— Your task —
Copy the data word for word, starting at the beginning and ending at the line that contains "120: (166, 675)", with both ends included. Leave the pictures out of your answer.

(Data records)
____

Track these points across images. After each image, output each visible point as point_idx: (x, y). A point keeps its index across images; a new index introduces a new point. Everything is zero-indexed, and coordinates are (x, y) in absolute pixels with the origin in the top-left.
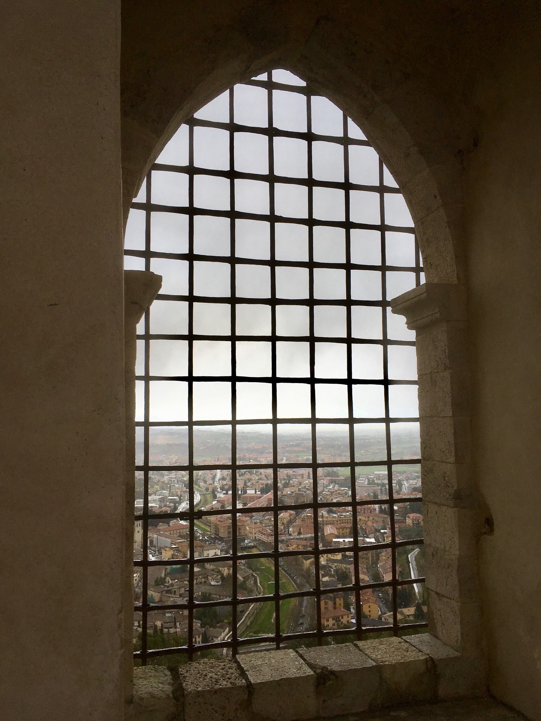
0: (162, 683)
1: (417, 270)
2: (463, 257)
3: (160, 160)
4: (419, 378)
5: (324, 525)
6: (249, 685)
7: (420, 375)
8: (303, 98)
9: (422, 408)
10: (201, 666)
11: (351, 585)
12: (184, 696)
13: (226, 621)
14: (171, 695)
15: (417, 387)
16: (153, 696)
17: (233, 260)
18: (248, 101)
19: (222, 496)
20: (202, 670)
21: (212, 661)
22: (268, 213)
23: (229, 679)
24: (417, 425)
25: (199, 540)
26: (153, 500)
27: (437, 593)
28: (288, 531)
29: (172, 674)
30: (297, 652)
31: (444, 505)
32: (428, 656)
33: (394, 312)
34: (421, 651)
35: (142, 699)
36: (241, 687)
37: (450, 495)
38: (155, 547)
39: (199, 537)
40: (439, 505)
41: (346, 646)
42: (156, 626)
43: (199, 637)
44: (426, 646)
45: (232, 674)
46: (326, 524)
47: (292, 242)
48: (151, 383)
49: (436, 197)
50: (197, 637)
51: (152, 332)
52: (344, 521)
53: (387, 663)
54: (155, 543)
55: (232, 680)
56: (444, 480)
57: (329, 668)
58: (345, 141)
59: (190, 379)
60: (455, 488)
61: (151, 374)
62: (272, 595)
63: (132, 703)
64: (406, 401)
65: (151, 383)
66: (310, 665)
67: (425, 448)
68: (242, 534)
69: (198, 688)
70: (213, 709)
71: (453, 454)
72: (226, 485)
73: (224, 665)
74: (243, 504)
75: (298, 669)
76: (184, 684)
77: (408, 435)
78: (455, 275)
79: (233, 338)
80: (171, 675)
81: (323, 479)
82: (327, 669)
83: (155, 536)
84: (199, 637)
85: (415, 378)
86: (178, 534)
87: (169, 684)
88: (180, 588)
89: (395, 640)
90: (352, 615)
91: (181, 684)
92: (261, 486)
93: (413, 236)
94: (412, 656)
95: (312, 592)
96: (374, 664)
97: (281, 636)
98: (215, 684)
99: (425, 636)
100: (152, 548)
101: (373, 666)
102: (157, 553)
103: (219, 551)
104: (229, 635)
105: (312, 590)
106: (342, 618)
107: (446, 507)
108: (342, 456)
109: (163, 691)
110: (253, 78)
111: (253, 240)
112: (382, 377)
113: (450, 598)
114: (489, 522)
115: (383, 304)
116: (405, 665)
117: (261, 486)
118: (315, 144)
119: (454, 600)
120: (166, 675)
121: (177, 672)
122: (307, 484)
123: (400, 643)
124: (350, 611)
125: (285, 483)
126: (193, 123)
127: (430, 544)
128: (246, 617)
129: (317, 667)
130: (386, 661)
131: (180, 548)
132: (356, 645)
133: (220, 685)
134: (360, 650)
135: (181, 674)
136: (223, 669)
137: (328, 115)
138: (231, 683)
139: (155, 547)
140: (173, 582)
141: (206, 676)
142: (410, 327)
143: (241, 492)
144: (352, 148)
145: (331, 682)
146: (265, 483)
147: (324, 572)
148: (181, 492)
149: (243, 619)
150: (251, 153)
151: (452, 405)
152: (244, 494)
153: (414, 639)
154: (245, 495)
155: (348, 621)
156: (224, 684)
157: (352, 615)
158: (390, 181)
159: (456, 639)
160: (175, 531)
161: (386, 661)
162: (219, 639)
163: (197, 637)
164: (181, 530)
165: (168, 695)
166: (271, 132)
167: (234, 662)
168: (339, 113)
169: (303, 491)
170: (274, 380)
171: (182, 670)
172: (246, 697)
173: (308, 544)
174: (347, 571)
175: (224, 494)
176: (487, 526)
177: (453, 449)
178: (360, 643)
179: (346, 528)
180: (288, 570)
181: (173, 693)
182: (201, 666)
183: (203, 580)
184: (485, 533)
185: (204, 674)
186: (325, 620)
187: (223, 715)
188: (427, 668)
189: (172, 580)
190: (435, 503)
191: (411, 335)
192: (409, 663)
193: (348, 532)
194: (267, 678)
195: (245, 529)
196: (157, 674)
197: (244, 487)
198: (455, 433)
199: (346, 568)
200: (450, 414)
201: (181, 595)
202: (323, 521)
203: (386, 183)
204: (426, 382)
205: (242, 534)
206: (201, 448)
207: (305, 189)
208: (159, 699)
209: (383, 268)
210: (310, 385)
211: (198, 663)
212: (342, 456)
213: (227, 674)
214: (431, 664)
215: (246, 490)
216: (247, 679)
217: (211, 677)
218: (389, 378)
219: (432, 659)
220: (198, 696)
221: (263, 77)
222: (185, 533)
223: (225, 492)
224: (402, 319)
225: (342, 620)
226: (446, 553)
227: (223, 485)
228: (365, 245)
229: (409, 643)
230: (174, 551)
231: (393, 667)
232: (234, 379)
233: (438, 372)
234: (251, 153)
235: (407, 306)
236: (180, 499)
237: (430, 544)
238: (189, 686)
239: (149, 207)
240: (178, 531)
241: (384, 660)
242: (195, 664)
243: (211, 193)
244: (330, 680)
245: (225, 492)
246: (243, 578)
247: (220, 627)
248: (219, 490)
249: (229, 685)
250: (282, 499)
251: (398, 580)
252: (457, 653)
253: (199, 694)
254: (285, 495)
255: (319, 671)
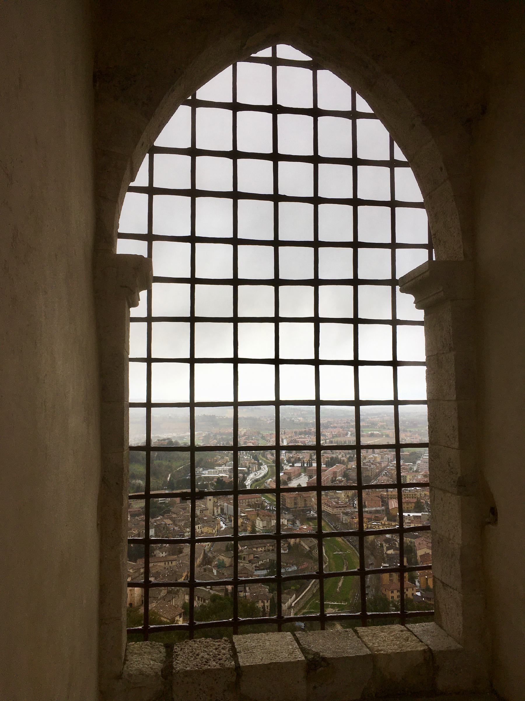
0: (155, 661)
1: (428, 247)
2: (470, 231)
3: (159, 142)
4: (427, 360)
5: (388, 498)
6: (238, 667)
7: (428, 357)
8: (309, 73)
9: (429, 392)
10: (196, 645)
11: (356, 570)
12: (172, 675)
13: (293, 588)
14: (160, 673)
15: (425, 368)
16: (141, 673)
17: (235, 241)
18: (252, 79)
19: (288, 468)
20: (195, 649)
21: (208, 640)
22: (272, 193)
23: (219, 660)
24: (424, 408)
25: (267, 509)
26: (224, 471)
27: (443, 583)
28: (353, 504)
29: (167, 652)
30: (294, 635)
31: (448, 492)
32: (426, 647)
33: (402, 291)
34: (421, 642)
35: (130, 676)
36: (229, 669)
37: (454, 482)
38: (225, 514)
39: (267, 506)
40: (445, 491)
41: (346, 631)
42: (227, 590)
43: (267, 602)
44: (428, 636)
45: (224, 655)
46: (391, 498)
47: (336, 223)
48: (153, 364)
49: (441, 169)
50: (266, 601)
51: (154, 315)
52: (409, 496)
53: (382, 652)
54: (225, 510)
55: (221, 662)
56: (449, 465)
57: (321, 654)
58: (353, 115)
59: (192, 361)
60: (459, 475)
61: (153, 356)
62: (273, 577)
63: (121, 679)
64: (415, 384)
65: (153, 364)
66: (304, 651)
67: (432, 432)
68: (308, 506)
69: (186, 667)
70: (201, 689)
71: (457, 439)
72: (292, 457)
73: (219, 645)
74: (309, 476)
75: (290, 654)
76: (174, 663)
77: (417, 420)
78: (462, 252)
79: (236, 320)
80: (166, 652)
81: (388, 454)
82: (319, 655)
83: (226, 504)
84: (267, 602)
85: (423, 359)
86: (247, 504)
87: (161, 662)
88: (249, 555)
89: (397, 627)
90: (417, 588)
91: (172, 662)
92: (326, 459)
93: (424, 211)
94: (413, 646)
95: (315, 575)
96: (369, 653)
97: (283, 617)
98: (205, 665)
99: (430, 625)
100: (223, 516)
101: (367, 655)
102: (228, 521)
103: (286, 521)
104: (296, 601)
105: (315, 573)
106: (407, 590)
107: (450, 494)
108: (406, 431)
109: (152, 668)
110: (253, 55)
111: (296, 222)
112: (390, 359)
113: (453, 588)
114: (493, 511)
115: (392, 282)
116: (402, 656)
117: (326, 459)
118: (321, 120)
119: (456, 590)
120: (160, 652)
121: (172, 649)
122: (372, 458)
123: (402, 631)
124: (415, 584)
125: (350, 457)
126: (195, 104)
127: (436, 531)
128: (312, 585)
129: (310, 652)
130: (381, 650)
131: (249, 517)
132: (356, 632)
133: (209, 666)
134: (359, 637)
135: (175, 652)
136: (216, 649)
137: (335, 91)
138: (220, 664)
139: (225, 514)
140: (243, 548)
141: (198, 655)
142: (418, 307)
143: (307, 465)
144: (360, 122)
145: (322, 668)
146: (330, 456)
147: (389, 544)
148: (249, 463)
149: (309, 587)
150: (255, 132)
151: (456, 388)
152: (309, 467)
153: (417, 628)
154: (311, 468)
155: (413, 594)
156: (214, 664)
157: (417, 588)
158: (399, 155)
159: (459, 630)
160: (244, 501)
161: (381, 650)
162: (286, 604)
163: (266, 601)
164: (250, 500)
165: (157, 673)
166: (275, 109)
167: (229, 642)
168: (348, 89)
169: (367, 465)
170: (277, 362)
171: (177, 648)
172: (234, 679)
173: (373, 517)
174: (412, 545)
175: (290, 466)
176: (491, 516)
177: (457, 433)
178: (361, 630)
179: (411, 503)
180: (353, 541)
181: (162, 672)
182: (196, 645)
183: (271, 548)
184: (490, 523)
185: (197, 653)
186: (390, 592)
187: (211, 695)
188: (425, 659)
189: (242, 546)
190: (441, 489)
191: (420, 315)
192: (406, 653)
193: (413, 507)
194: (258, 661)
195: (311, 501)
196: (152, 651)
197: (309, 460)
198: (459, 418)
199: (411, 542)
200: (454, 398)
201: (250, 561)
202: (388, 495)
203: (396, 158)
204: (434, 363)
205: (308, 506)
206: (268, 422)
207: (270, 163)
208: (147, 676)
209: (393, 246)
210: (314, 366)
211: (194, 641)
212: (406, 431)
213: (219, 655)
214: (429, 655)
215: (312, 463)
216: (237, 662)
217: (203, 657)
218: (398, 360)
219: (430, 650)
220: (186, 676)
221: (267, 53)
222: (253, 503)
223: (291, 464)
224: (410, 298)
225: (407, 593)
226: (450, 542)
227: (289, 458)
228: (374, 224)
229: (411, 631)
230: (243, 519)
231: (388, 656)
232: (236, 361)
233: (443, 353)
234: (255, 132)
235: (413, 283)
236: (248, 469)
237: (436, 531)
238: (179, 666)
239: (151, 191)
240: (247, 500)
241: (379, 648)
242: (191, 642)
243: (214, 174)
244: (321, 666)
245: (291, 464)
246: (310, 547)
247: (288, 594)
248: (285, 462)
249: (218, 666)
250: (347, 472)
251: (405, 566)
252: (459, 646)
253: (187, 674)
254: (350, 469)
255: (310, 657)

____

— Response for this exercise —
Track these points across images. After each image, output each visible point as point_idx: (x, y). A point keeps its index across images; a new index introduces a new point. Everything is zero-indexed, and coordinates are (x, y) in absolute pixels with the origin in the top-left.
0: (162, 683)
1: (417, 270)
2: (463, 257)
3: (160, 160)
4: (419, 378)
5: (324, 525)
6: (249, 685)
7: (420, 375)
8: (303, 98)
9: (422, 408)
10: (201, 666)
11: (351, 585)
12: (184, 696)
13: (226, 621)
14: (171, 695)
15: (417, 387)
16: (153, 696)
17: (233, 260)
18: (248, 101)
19: (222, 496)
20: (202, 670)
21: (212, 661)
22: (268, 213)
23: (229, 679)
24: (417, 425)
25: (199, 540)
26: (153, 500)
27: (437, 593)
28: (288, 531)
29: (172, 674)
30: (297, 652)
31: (444, 505)
32: (428, 656)
33: (394, 312)
34: (421, 651)
35: (142, 699)
36: (241, 687)
37: (450, 495)
38: (155, 547)
39: (199, 537)
40: (439, 505)
41: (346, 646)
42: (156, 626)
43: (199, 637)
44: (426, 646)
45: (232, 674)
46: (326, 524)
47: (292, 242)
48: (151, 383)
49: (436, 197)
50: (197, 637)
51: (152, 332)
52: (344, 521)
53: (387, 663)
54: (155, 543)
55: (232, 680)
56: (444, 480)
57: (329, 668)
58: (345, 141)
59: (190, 379)
60: (455, 488)
61: (151, 374)
62: (272, 595)
63: (132, 703)
64: (406, 401)
65: (151, 383)
66: (310, 665)
67: (425, 448)
68: (242, 534)
69: (198, 688)
70: (213, 709)
71: (453, 454)
72: (226, 485)
73: (224, 665)
74: (243, 504)
75: (298, 669)
76: (184, 684)
77: (408, 435)
78: (455, 275)
79: (233, 338)
80: (171, 675)
81: (323, 479)
82: (327, 669)
83: (155, 536)
84: (199, 637)
85: (415, 378)
86: (178, 534)
87: (169, 684)
88: (180, 588)
89: (395, 640)
90: (352, 615)
91: (181, 684)
92: (261, 486)
93: (413, 236)
94: (412, 656)
95: (312, 592)
96: (374, 664)
97: (281, 636)
98: (215, 684)
99: (425, 636)
100: (152, 548)
101: (373, 666)
102: (157, 553)
103: (219, 551)
104: (229, 635)
105: (312, 590)
106: (342, 618)
107: (446, 507)
108: (342, 456)
109: (163, 691)
110: (253, 78)
111: (253, 240)
112: (382, 377)
113: (450, 598)
114: (489, 522)
115: (383, 304)
116: (405, 665)
117: (261, 486)
118: (315, 144)
119: (454, 600)
120: (166, 675)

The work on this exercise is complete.